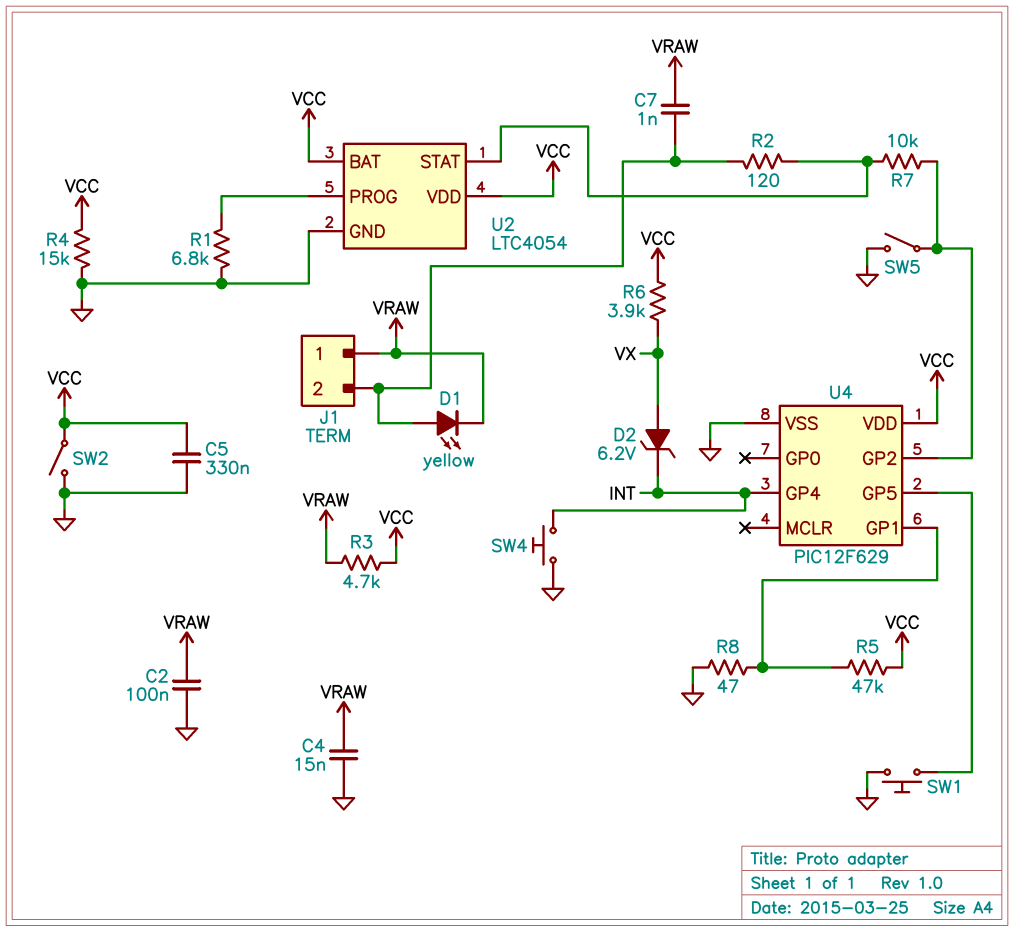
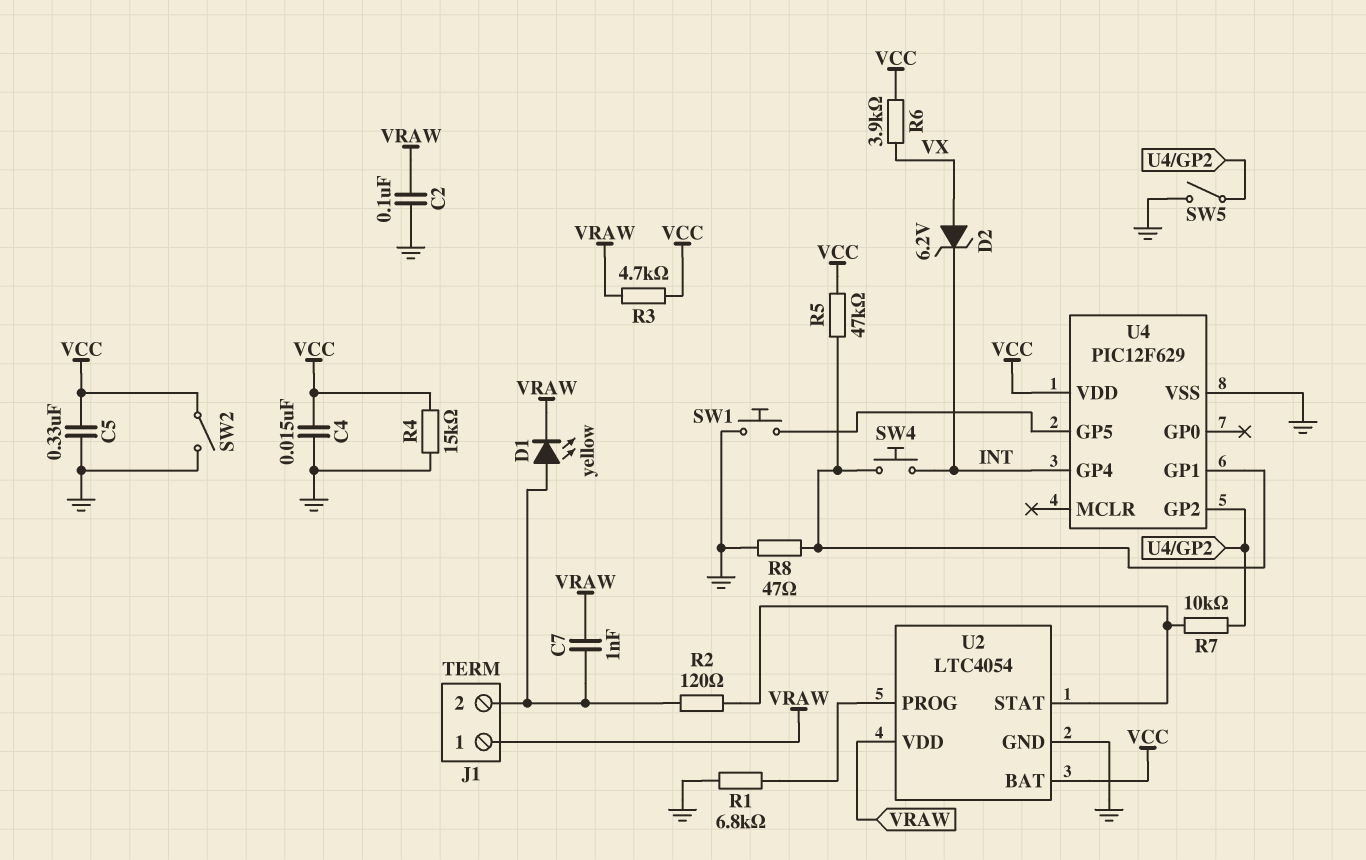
C4: 15nF (GND, VRAW) -> 15nF (GND, VCC)
SW4: button (GND, INT) -> button (INT, U4/GP1)
U2 pin VDD: VCC -> VRAW

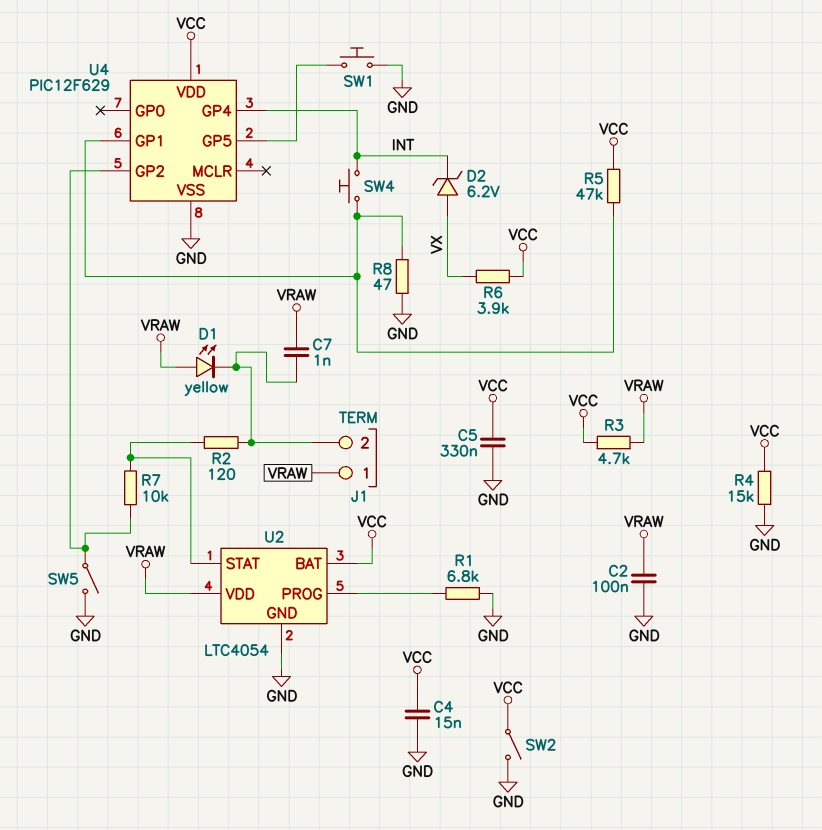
D1: LED yellow (A J1/2, K VRAW) -> LED yellow (A VRAW, K J1/2)

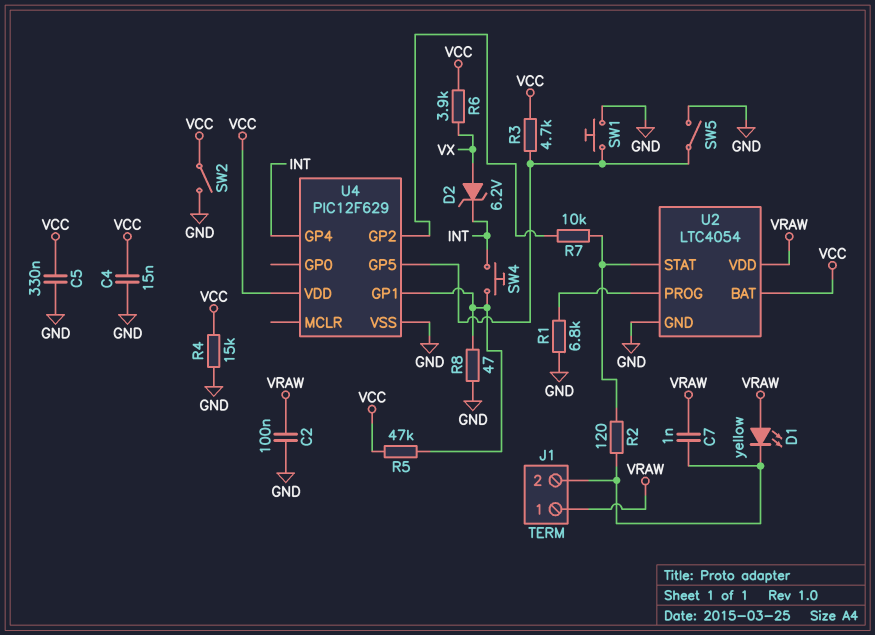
R3: 4.7k (VCC, VRAW) -> 4.7k (U4/GP5, VCC)
SW5: switch (GND, U4/GP2) -> switch (GND, U4/GP5)

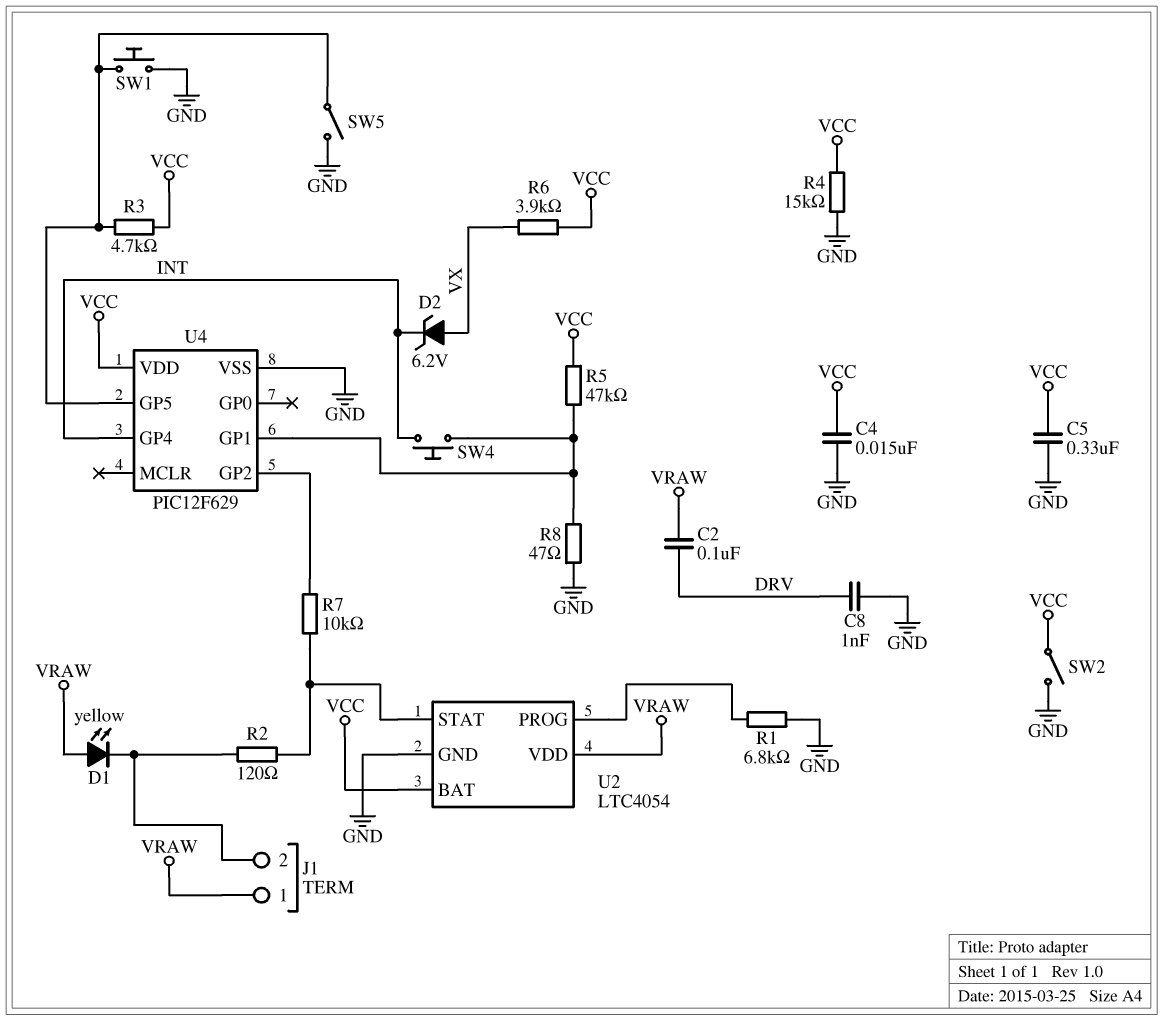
C2: 100nF (GND, VRAW) -> 100nF (DRV, VRAW)
C7: 1nF (J1/2, VRAW) -> none
C8: none -> 1nF (DRV, GND)

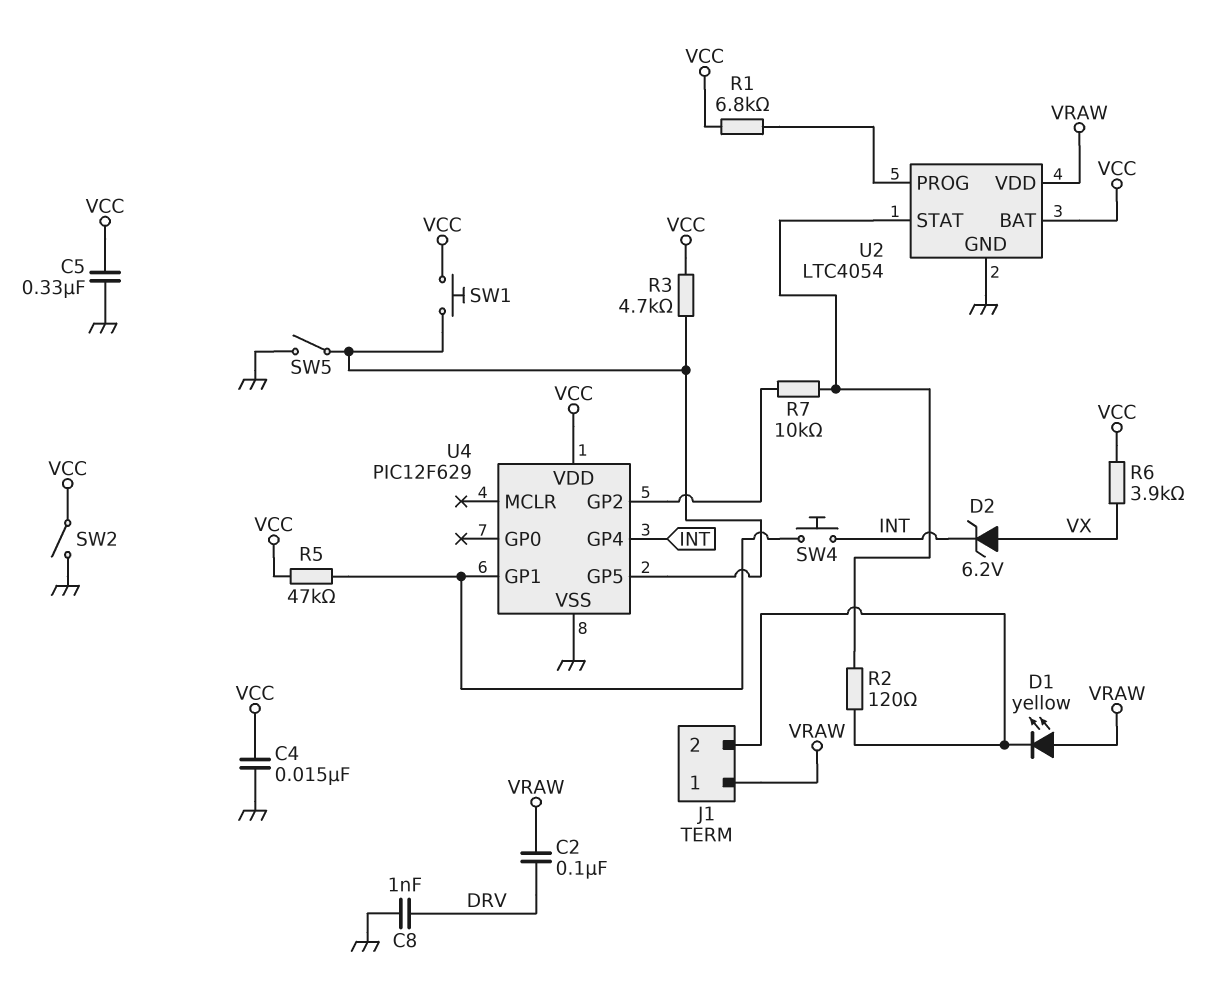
R1: 6.8k (GND, U2/PROG) -> 6.8k (U2/PROG, VCC)
R4: 15k (GND, VCC) -> none
R8: 47 (GND, U4/GP1) -> none
SW1: button (GND, U4/GP5) -> button (U4/GP5, VCC)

_ _ _ _ _

EXERCISE OBJECTIVE: Repeat the data above starting at the line with "R8: 47 (GND, U4/GP1) -> none" and ending at its last line, exactly, with no other lines.

WRITTEN SOLUTION:
R8: 47 (GND, U4/GP1) -> none
SW1: button (GND, U4/GP5) -> button (U4/GP5, VCC)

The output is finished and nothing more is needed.